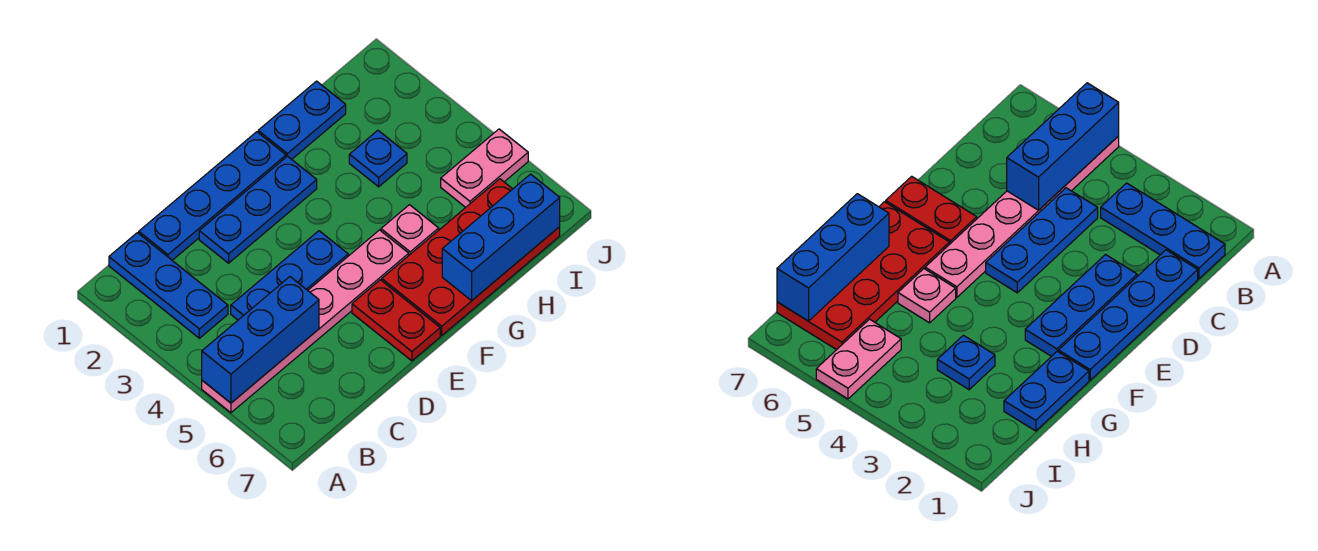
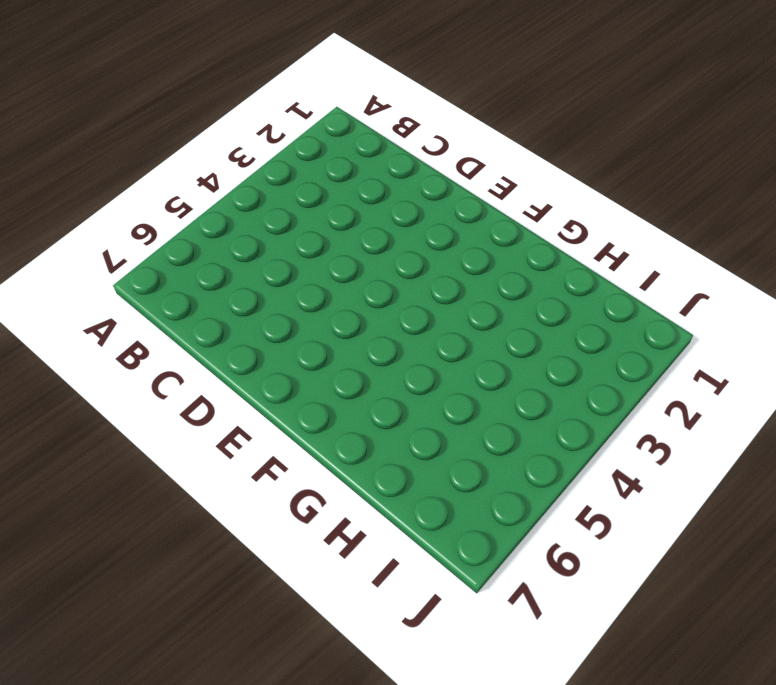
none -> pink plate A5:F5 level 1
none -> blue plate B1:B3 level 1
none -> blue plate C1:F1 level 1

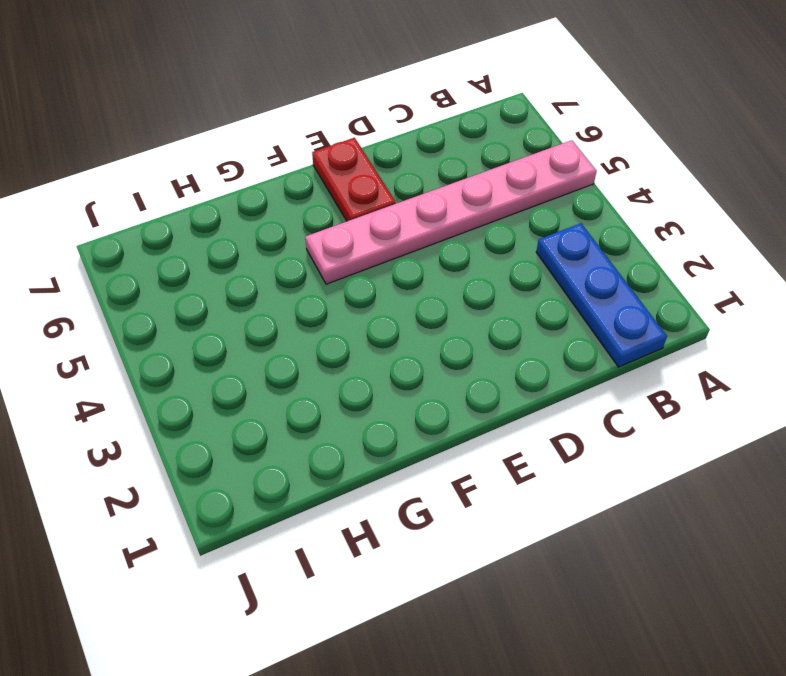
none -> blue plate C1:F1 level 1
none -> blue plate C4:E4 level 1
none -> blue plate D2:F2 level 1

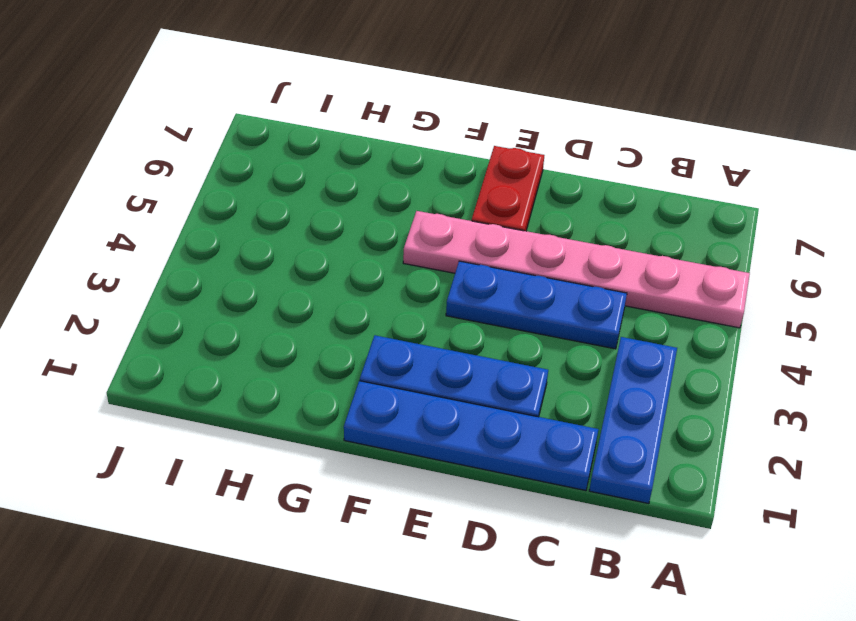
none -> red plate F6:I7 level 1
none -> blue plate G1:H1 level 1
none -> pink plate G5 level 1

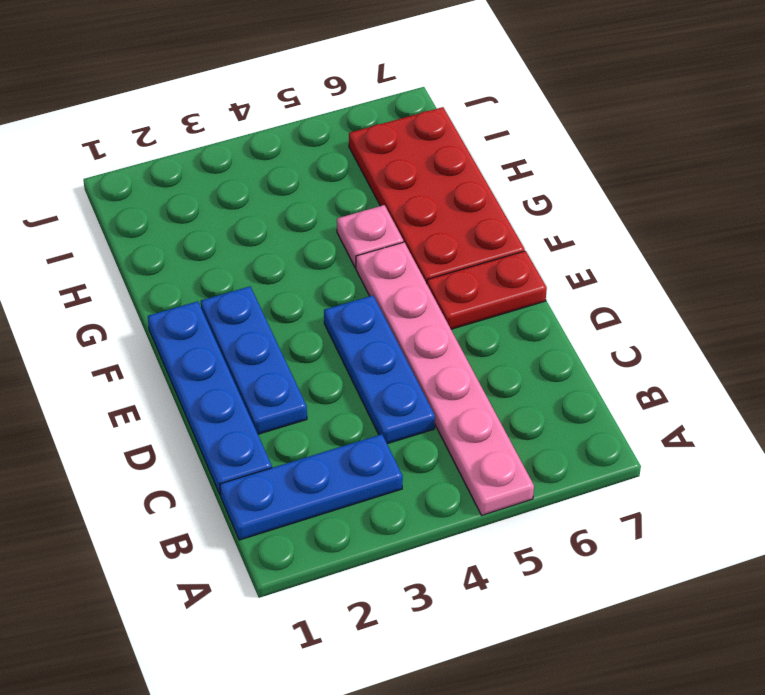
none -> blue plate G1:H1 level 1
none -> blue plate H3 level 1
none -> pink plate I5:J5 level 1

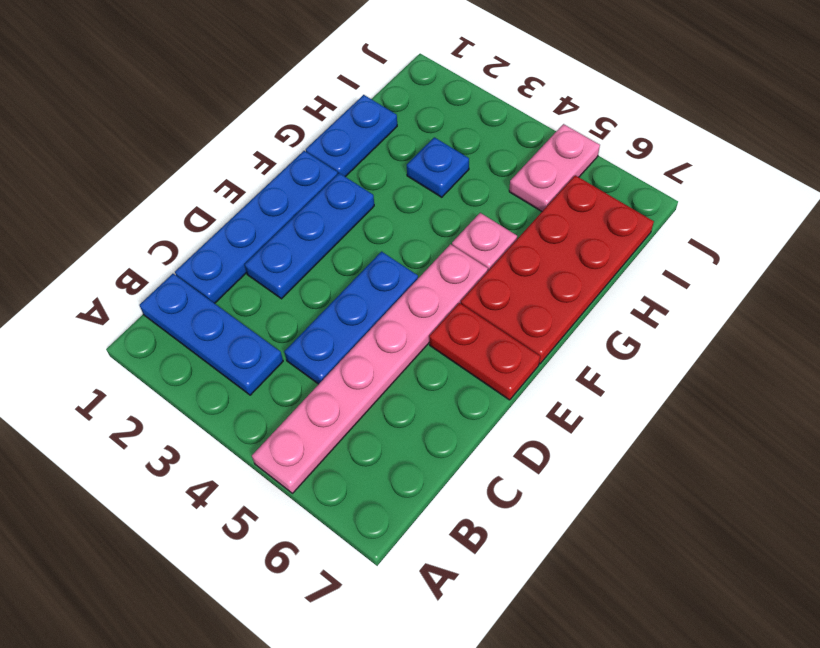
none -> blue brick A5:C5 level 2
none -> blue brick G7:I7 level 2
-- -- --
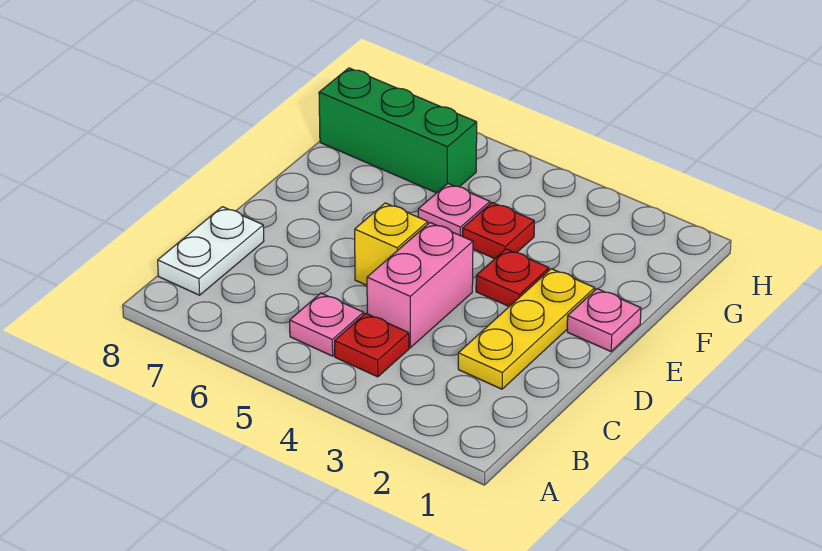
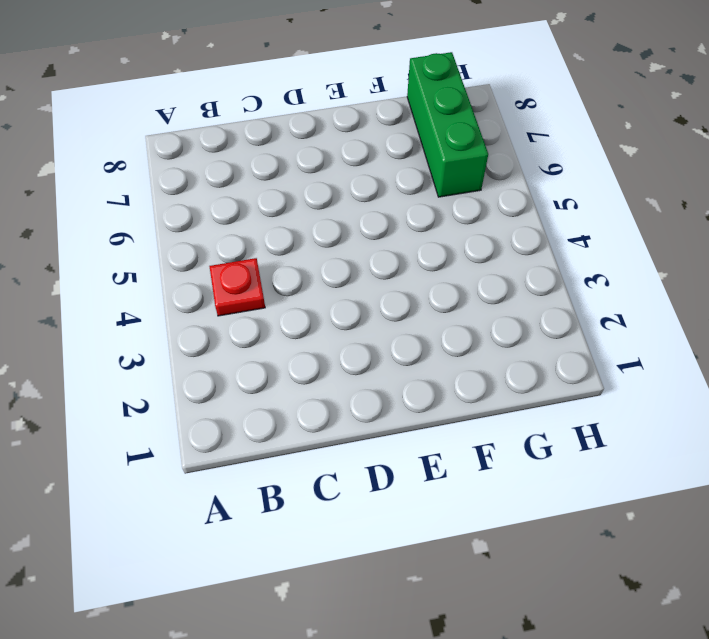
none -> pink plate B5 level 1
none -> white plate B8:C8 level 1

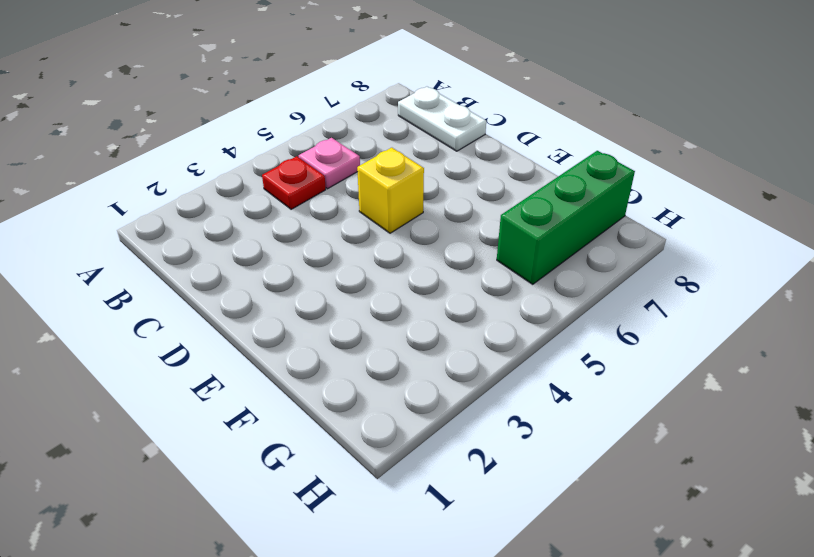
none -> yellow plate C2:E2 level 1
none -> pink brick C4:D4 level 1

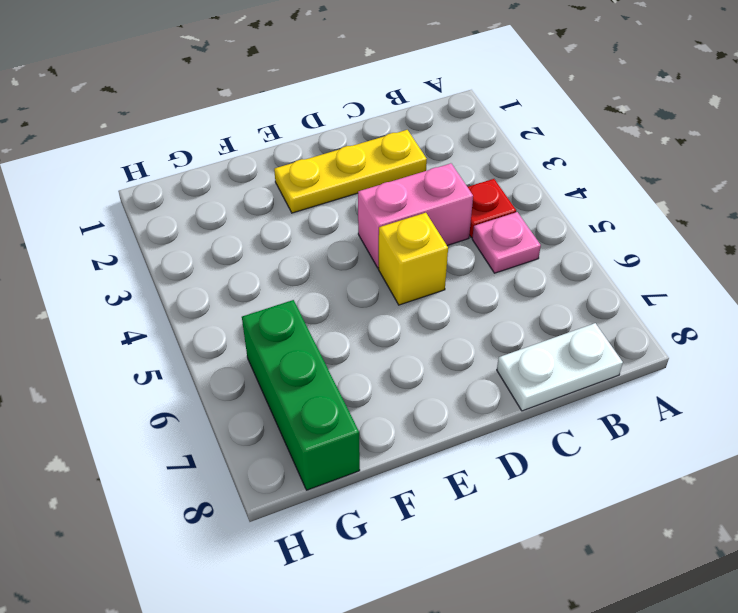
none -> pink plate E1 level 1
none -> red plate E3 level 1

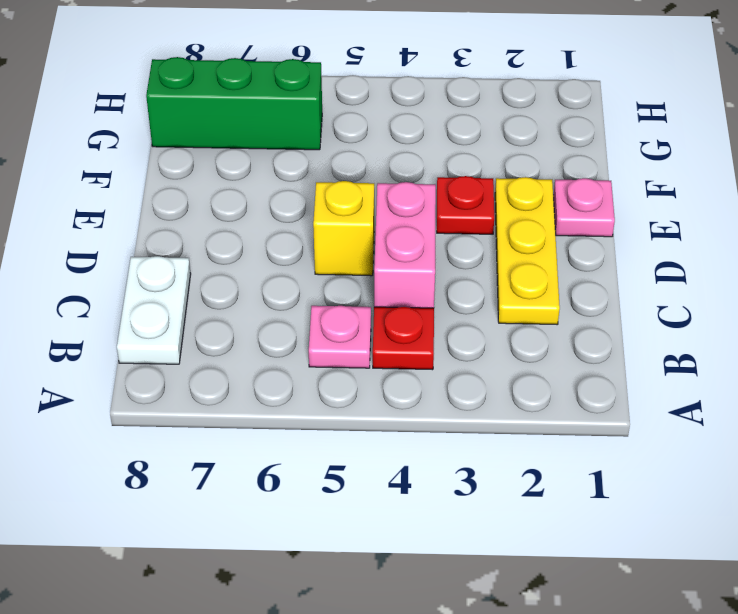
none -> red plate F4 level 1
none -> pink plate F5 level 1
-- -- --
PROBLEM: From the entries above, copy exactly the lines starting at the one with "none -> white plate B8:C8 level 1" and stopping at the one with "none -> pink plate F5 level 1", keeping both ends. Drop the pictures.

SOLUTION:
none -> white plate B8:C8 level 1

none -> yellow plate C2:E2 level 1
none -> pink brick C4:D4 level 1

none -> pink plate E1 level 1
none -> red plate E3 level 1

none -> red plate F4 level 1
none -> pink plate F5 level 1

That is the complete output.